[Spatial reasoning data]
++++++++

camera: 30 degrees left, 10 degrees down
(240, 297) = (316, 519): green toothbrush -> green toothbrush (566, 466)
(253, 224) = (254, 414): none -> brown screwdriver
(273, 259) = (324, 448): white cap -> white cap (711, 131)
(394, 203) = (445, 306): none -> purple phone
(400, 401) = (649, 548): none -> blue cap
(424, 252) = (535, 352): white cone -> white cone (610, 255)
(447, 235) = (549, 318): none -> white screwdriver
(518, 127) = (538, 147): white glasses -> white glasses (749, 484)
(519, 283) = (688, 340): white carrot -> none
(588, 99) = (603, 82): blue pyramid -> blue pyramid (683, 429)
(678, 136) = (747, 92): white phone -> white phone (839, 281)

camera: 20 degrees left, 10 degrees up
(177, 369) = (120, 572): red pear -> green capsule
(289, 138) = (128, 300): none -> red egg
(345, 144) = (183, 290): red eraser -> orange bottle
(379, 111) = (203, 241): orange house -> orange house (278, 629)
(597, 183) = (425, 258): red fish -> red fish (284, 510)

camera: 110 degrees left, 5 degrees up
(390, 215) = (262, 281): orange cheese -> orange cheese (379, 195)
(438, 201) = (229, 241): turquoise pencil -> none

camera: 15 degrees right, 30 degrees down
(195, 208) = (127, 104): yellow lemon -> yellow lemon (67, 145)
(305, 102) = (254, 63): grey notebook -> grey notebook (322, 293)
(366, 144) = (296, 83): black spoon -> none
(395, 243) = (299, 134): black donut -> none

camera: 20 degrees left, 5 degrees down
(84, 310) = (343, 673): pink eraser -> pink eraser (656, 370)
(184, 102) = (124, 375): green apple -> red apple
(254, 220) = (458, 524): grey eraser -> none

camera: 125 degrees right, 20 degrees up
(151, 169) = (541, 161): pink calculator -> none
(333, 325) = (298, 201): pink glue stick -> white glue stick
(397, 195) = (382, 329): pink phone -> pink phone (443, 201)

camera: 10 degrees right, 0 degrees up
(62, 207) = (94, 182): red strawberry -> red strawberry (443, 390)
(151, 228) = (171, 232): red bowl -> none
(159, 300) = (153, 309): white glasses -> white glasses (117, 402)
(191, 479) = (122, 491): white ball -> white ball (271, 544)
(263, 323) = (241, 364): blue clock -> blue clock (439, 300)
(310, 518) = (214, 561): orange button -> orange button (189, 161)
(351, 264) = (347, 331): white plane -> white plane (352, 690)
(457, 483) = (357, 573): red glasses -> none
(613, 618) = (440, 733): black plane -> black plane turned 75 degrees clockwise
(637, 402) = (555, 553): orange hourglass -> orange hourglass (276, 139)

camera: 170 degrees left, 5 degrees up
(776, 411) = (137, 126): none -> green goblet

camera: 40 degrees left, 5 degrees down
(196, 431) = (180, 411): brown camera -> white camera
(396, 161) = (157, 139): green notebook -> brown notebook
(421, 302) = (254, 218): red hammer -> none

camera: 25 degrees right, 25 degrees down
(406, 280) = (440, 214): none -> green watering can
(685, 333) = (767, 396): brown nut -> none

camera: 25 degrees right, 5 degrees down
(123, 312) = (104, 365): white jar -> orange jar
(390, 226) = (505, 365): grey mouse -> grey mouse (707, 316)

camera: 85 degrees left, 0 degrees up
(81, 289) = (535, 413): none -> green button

++++++++

▸ **Exercise aim**: What you should output is every line of the records above, from the first through the line containing "(159, 300) = (153, 309): white", unchanged.

▸ **Answer to the exercise**:
camera: 30 degrees left, 10 degrees down
(240, 297) = (316, 519): green toothbrush -> green toothbrush (566, 466)
(253, 224) = (254, 414): none -> brown screwdriver
(273, 259) = (324, 448): white cap -> white cap (711, 131)
(394, 203) = (445, 306): none -> purple phone
(400, 401) = (649, 548): none -> blue cap
(424, 252) = (535, 352): white cone -> white cone (610, 255)
(447, 235) = (549, 318): none -> white screwdriver
(518, 127) = (538, 147): white glasses -> white glasses (749, 484)
(519, 283) = (688, 340): white carrot -> none
(588, 99) = (603, 82): blue pyramid -> blue pyramid (683, 429)
(678, 136) = (747, 92): white phone -> white phone (839, 281)

camera: 20 degrees left, 10 degrees up
(177, 369) = (120, 572): red pear -> green capsule
(289, 138) = (128, 300): none -> red egg
(345, 144) = (183, 290): red eraser -> orange bottle
(379, 111) = (203, 241): orange house -> orange house (278, 629)
(597, 183) = (425, 258): red fish -> red fish (284, 510)

camera: 110 degrees left, 5 degrees up
(390, 215) = (262, 281): orange cheese -> orange cheese (379, 195)
(438, 201) = (229, 241): turquoise pencil -> none

camera: 15 degrees right, 30 degrees down
(195, 208) = (127, 104): yellow lemon -> yellow lemon (67, 145)
(305, 102) = (254, 63): grey notebook -> grey notebook (322, 293)
(366, 144) = (296, 83): black spoon -> none
(395, 243) = (299, 134): black donut -> none

camera: 20 degrees left, 5 degrees down
(84, 310) = (343, 673): pink eraser -> pink eraser (656, 370)
(184, 102) = (124, 375): green apple -> red apple
(254, 220) = (458, 524): grey eraser -> none

camera: 125 degrees right, 20 degrees up
(151, 169) = (541, 161): pink calculator -> none
(333, 325) = (298, 201): pink glue stick -> white glue stick
(397, 195) = (382, 329): pink phone -> pink phone (443, 201)

camera: 10 degrees right, 0 degrees up
(62, 207) = (94, 182): red strawberry -> red strawberry (443, 390)
(151, 228) = (171, 232): red bowl -> none
(159, 300) = (153, 309): white glasses -> white glasses (117, 402)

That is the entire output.